Exercise directions
Beginning with the first line, please return the entries exactly through the line that contains "(198, 248) = (344, 386): brown", and leave out all later lines.

##############################

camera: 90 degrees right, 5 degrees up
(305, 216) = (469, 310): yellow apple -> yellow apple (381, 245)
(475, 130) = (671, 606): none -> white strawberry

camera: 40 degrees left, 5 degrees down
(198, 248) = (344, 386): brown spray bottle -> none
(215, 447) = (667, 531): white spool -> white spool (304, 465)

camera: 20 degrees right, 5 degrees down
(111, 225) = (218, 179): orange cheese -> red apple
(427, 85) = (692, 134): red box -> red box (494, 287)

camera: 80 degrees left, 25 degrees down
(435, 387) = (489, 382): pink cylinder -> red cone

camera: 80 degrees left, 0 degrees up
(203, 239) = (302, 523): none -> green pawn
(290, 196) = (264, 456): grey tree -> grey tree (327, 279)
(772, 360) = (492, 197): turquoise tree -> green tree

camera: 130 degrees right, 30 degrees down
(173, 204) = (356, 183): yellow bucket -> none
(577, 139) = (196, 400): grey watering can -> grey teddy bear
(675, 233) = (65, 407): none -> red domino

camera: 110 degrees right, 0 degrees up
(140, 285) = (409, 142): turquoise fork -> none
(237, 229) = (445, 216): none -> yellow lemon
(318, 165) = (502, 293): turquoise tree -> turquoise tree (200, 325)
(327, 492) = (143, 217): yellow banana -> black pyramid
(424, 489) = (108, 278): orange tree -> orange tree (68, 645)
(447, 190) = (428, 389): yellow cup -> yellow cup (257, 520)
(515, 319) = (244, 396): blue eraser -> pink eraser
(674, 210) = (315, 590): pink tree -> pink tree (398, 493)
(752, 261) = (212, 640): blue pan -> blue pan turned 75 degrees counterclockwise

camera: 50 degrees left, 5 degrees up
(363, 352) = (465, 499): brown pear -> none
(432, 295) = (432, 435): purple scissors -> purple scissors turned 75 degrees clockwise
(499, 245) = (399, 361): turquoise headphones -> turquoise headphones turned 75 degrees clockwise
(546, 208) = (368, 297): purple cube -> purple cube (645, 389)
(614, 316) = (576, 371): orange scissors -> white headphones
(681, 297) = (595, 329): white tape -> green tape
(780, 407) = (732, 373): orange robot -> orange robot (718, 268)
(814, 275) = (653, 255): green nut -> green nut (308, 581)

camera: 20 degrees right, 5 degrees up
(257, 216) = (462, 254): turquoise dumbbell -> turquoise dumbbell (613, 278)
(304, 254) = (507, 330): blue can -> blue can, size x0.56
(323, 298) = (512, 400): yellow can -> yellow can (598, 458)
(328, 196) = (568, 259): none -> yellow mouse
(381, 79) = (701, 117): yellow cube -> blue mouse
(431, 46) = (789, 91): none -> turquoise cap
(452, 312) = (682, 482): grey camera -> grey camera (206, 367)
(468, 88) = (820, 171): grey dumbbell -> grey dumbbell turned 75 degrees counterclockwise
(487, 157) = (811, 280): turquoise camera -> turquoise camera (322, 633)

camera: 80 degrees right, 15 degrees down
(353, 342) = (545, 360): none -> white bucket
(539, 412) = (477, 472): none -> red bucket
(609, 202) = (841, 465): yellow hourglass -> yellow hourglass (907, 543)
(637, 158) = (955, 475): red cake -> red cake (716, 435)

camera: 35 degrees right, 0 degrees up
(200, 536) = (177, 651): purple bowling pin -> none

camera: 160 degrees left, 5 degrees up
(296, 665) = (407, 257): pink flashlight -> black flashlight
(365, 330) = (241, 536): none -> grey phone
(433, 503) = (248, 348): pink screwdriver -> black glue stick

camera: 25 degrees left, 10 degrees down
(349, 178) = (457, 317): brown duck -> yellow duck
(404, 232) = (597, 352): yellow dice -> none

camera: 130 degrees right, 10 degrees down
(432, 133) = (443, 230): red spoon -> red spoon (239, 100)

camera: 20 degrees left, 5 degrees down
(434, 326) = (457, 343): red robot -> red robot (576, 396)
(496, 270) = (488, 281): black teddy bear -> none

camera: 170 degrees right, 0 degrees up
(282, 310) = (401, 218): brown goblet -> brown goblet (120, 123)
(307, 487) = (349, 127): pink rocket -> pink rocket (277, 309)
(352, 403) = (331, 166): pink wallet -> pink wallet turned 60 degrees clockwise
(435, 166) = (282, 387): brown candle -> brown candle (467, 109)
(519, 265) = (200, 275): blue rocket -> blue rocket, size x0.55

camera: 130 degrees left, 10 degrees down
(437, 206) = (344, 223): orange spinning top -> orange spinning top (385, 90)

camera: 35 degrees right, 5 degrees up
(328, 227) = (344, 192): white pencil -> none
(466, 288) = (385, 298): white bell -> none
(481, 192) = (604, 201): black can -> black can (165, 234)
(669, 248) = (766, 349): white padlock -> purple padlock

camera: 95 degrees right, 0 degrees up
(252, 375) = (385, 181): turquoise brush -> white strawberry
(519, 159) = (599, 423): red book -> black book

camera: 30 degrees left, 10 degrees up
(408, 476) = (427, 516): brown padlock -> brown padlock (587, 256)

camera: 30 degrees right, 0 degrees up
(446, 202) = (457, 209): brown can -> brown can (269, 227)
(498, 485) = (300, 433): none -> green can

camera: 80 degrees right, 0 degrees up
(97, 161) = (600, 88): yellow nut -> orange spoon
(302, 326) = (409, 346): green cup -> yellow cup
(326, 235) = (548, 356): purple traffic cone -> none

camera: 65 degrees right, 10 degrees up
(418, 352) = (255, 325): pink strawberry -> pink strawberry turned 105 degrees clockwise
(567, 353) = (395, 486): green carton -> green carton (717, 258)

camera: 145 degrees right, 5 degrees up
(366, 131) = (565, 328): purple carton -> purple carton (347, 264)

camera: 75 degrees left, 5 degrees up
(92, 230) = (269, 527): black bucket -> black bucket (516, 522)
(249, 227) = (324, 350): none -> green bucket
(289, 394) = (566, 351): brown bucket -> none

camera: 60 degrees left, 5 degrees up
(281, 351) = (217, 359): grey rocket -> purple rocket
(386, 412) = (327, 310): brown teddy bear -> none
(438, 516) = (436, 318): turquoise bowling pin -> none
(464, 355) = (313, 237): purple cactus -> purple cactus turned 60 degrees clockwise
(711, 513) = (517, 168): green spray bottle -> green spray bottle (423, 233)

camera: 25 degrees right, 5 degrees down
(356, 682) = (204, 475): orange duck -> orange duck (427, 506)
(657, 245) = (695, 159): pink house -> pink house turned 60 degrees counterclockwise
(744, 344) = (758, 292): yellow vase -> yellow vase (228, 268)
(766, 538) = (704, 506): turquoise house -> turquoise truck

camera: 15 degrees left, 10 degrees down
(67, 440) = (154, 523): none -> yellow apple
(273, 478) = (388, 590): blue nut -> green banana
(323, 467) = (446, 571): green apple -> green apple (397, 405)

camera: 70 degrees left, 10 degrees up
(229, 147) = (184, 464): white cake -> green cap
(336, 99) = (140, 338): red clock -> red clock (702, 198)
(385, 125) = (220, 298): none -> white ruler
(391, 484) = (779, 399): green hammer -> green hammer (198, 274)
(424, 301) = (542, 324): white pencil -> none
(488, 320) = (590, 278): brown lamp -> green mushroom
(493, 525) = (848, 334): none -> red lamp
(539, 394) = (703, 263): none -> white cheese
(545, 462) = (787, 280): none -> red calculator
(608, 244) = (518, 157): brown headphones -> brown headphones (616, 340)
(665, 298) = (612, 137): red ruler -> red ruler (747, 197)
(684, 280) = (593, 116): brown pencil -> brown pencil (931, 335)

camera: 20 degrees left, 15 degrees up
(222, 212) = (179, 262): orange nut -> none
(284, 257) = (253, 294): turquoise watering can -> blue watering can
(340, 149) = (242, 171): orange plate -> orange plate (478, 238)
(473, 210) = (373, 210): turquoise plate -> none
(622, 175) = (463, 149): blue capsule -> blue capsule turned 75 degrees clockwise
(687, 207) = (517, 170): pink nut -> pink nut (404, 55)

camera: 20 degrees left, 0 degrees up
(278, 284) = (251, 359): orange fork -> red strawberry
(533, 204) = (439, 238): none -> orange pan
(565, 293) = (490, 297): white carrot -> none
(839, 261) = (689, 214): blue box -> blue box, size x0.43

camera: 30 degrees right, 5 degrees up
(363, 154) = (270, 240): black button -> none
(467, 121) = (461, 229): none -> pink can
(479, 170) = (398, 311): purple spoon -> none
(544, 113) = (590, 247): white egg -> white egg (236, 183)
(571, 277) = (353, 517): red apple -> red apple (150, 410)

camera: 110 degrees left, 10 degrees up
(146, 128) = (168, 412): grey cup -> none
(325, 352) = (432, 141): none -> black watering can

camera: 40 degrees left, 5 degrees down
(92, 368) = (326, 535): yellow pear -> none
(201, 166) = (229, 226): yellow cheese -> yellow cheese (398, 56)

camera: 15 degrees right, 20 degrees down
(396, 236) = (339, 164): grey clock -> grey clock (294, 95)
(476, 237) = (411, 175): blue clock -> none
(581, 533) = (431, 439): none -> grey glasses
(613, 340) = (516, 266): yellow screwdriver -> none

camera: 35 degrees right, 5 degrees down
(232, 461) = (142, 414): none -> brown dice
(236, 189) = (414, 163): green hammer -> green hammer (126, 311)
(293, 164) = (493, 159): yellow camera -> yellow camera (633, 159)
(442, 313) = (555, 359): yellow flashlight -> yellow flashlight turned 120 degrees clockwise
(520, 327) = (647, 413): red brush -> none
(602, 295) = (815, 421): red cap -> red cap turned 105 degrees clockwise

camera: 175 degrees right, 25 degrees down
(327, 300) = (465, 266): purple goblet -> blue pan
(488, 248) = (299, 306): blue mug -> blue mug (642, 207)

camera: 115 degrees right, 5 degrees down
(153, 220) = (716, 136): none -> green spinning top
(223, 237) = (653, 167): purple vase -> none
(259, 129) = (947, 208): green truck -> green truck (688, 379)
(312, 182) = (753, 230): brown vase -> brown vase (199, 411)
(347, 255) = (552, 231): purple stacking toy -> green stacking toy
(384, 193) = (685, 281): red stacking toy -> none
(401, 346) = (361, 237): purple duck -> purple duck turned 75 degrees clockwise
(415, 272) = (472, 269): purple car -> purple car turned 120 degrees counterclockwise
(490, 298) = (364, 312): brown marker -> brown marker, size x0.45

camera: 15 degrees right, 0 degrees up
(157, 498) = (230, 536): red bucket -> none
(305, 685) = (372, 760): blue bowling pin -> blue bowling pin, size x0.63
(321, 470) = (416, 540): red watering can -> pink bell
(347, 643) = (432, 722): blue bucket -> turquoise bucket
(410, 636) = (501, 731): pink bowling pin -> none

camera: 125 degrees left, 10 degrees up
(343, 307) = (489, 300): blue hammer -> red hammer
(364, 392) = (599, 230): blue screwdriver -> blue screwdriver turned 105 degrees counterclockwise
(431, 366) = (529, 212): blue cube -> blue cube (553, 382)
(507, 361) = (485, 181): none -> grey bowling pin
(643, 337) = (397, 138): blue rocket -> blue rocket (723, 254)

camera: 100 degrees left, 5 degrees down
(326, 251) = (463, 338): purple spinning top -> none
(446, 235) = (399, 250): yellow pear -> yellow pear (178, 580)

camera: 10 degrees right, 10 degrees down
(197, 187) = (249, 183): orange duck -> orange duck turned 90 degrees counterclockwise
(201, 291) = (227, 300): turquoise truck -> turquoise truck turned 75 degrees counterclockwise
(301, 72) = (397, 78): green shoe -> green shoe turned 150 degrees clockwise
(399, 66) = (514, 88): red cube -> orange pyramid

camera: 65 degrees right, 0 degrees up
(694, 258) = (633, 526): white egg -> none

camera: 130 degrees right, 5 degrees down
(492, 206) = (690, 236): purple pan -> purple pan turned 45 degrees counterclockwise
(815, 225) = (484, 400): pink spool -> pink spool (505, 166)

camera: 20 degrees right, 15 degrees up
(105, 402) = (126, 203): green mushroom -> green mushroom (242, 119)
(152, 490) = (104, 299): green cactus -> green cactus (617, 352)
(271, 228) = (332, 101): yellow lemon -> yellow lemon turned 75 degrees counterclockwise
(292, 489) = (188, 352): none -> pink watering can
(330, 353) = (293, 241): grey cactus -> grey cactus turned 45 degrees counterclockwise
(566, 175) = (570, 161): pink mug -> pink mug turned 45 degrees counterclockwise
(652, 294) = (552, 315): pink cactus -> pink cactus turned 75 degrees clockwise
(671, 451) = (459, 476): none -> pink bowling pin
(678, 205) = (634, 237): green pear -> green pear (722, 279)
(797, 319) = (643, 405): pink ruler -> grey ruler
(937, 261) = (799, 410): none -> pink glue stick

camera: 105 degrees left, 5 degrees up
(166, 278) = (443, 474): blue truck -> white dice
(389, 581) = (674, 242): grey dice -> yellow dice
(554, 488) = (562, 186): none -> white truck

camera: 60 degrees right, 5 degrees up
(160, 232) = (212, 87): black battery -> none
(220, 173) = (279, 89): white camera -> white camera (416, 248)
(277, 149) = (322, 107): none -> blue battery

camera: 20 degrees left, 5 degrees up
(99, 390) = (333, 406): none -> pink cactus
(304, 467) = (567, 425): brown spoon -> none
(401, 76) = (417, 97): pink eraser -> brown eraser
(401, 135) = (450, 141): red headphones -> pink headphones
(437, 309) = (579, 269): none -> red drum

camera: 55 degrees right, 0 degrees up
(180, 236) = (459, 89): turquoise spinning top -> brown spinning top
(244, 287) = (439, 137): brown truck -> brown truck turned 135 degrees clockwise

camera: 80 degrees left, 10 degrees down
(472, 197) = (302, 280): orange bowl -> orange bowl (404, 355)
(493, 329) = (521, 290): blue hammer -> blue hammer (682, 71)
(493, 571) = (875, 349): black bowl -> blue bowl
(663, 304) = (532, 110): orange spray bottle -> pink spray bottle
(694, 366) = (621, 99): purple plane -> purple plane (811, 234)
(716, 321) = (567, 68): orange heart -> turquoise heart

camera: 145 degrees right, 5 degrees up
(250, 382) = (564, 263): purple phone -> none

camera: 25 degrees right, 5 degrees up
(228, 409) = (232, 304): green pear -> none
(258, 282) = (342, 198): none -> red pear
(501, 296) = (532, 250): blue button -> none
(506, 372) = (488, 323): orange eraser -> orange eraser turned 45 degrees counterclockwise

##############################

Solution to the exercise
camera: 90 degrees right, 5 degrees up
(305, 216) = (469, 310): yellow apple -> yellow apple (381, 245)
(475, 130) = (671, 606): none -> white strawberry

camera: 40 degrees left, 5 degrees down
(198, 248) = (344, 386): brown spray bottle -> none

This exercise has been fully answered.